(Problem details) Only the lines below, from the one with "package.txt - Notepad: [318,104,683,327]" through the one with "package.txt - Notepad: [322,210,686,403]", are to be written out, exactly.

(Record extracts)
%%

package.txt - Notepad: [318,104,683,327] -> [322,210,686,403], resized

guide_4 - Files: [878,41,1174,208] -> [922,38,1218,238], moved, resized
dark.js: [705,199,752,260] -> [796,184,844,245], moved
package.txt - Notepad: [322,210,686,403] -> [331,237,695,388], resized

%%
%%

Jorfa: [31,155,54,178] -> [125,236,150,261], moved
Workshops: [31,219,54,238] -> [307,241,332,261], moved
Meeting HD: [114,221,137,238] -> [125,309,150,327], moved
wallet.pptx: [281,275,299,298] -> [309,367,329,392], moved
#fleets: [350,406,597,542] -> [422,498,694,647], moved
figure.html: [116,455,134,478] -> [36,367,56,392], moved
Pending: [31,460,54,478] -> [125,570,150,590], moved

%%
%%

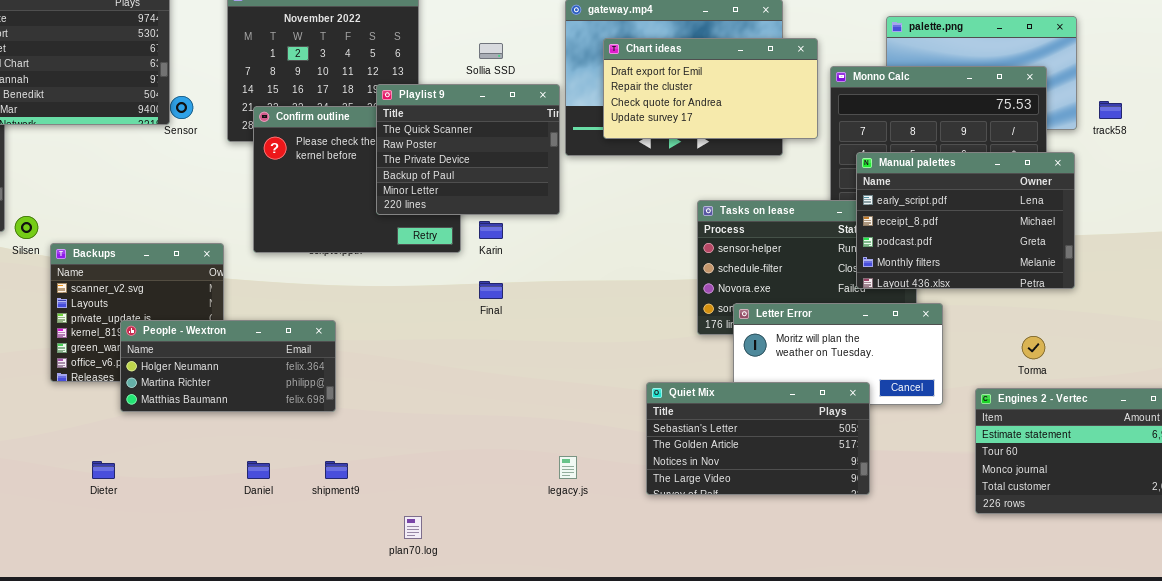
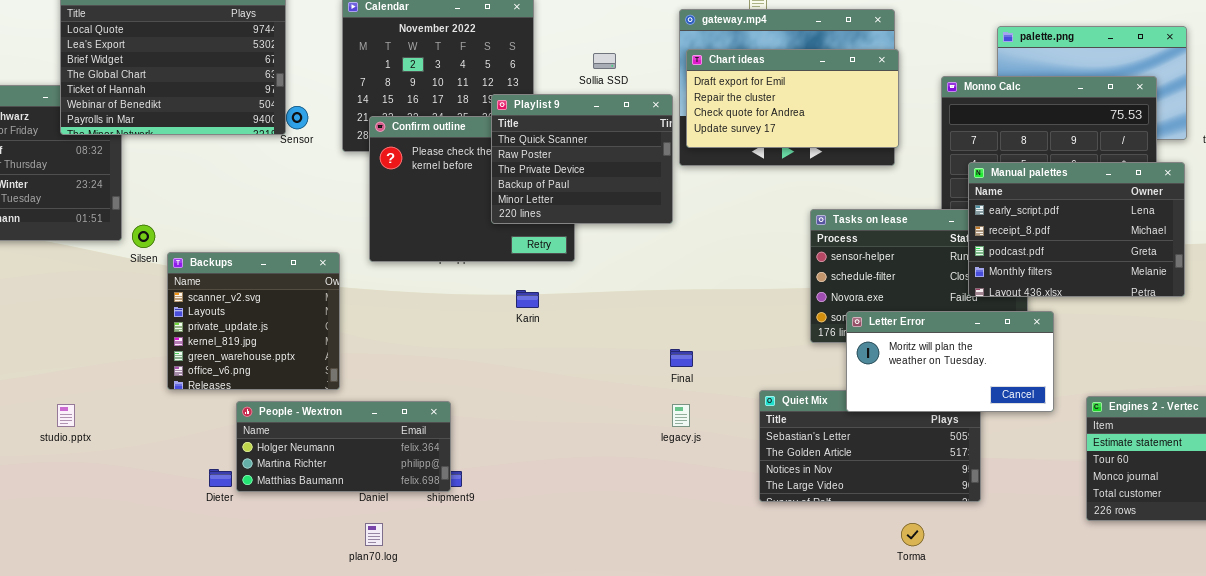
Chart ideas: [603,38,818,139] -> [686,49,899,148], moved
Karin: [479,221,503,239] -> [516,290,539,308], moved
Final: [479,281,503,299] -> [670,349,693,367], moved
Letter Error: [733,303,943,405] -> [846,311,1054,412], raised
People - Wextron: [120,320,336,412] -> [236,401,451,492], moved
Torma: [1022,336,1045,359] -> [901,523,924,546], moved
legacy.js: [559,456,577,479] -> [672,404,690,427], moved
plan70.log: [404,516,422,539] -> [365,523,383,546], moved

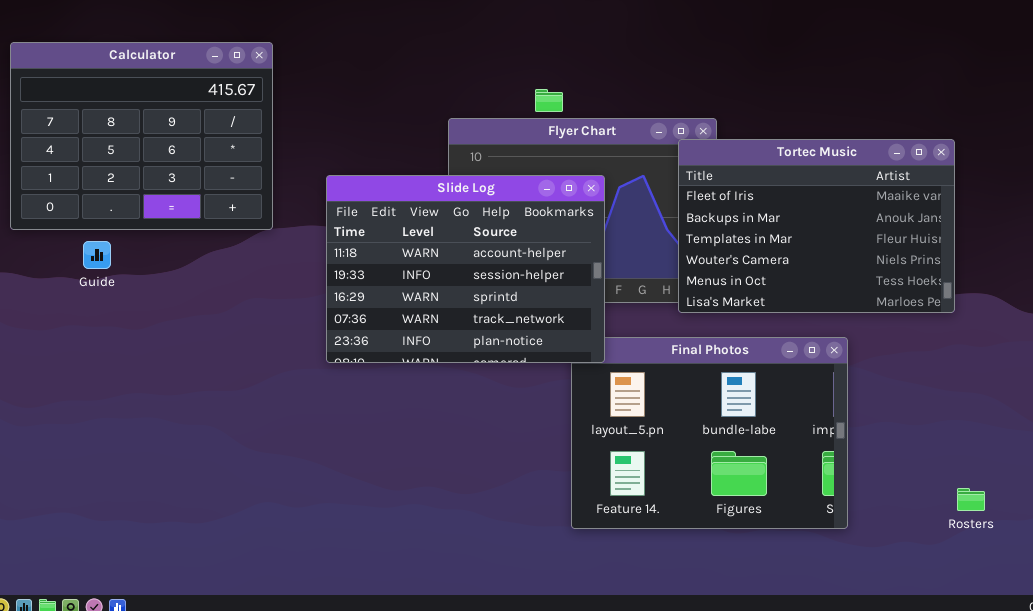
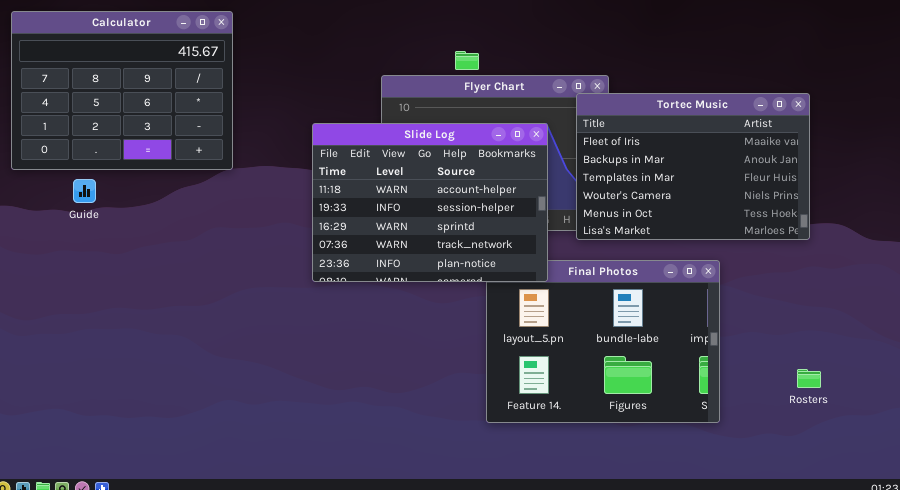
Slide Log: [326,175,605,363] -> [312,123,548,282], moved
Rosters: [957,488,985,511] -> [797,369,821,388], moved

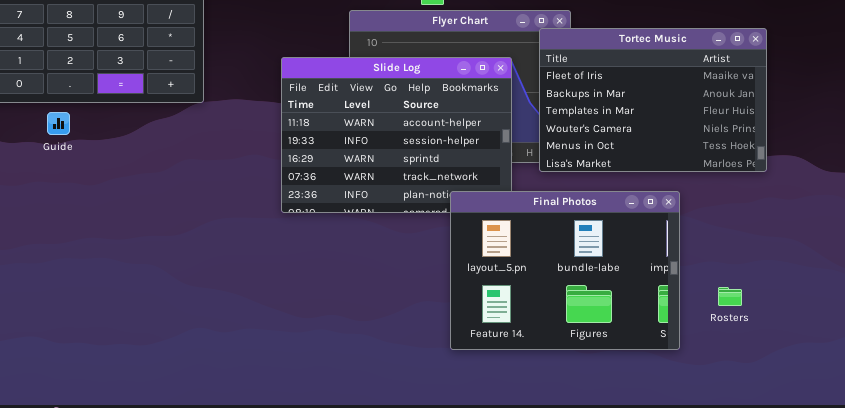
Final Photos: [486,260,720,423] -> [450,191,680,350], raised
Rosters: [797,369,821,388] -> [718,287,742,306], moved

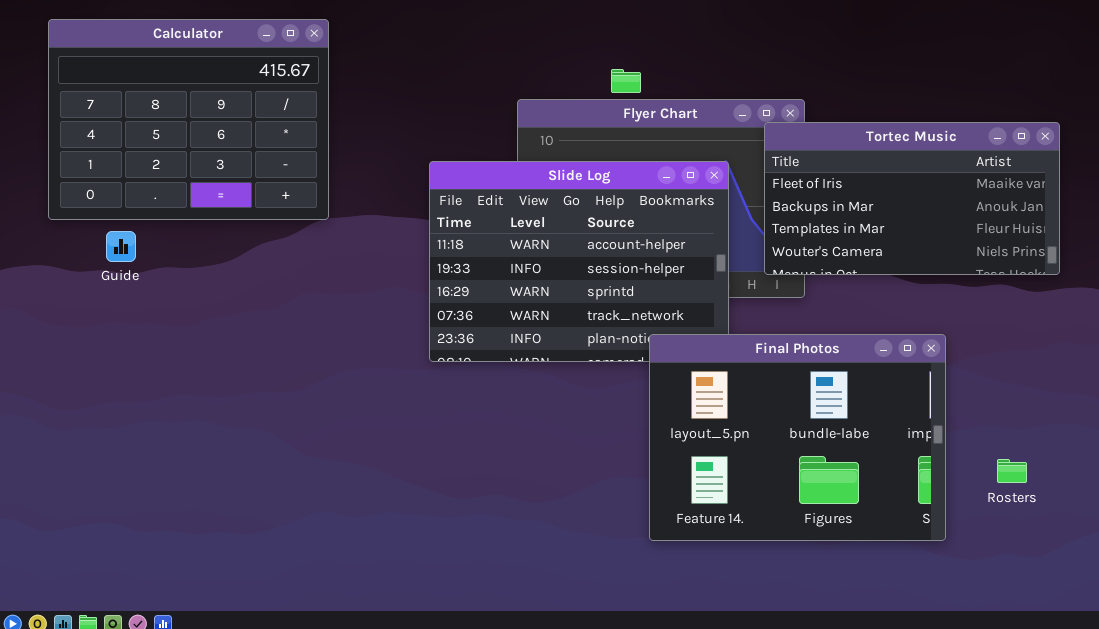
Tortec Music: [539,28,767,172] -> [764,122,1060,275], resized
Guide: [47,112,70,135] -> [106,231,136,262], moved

%%

(Task output)
package.txt - Notepad: [318,104,683,327] -> [322,210,686,403], resized

guide_4 - Files: [878,41,1174,208] -> [922,38,1218,238], moved, resized
dark.js: [705,199,752,260] -> [796,184,844,245], moved
package.txt - Notepad: [322,210,686,403] -> [331,237,695,388], resized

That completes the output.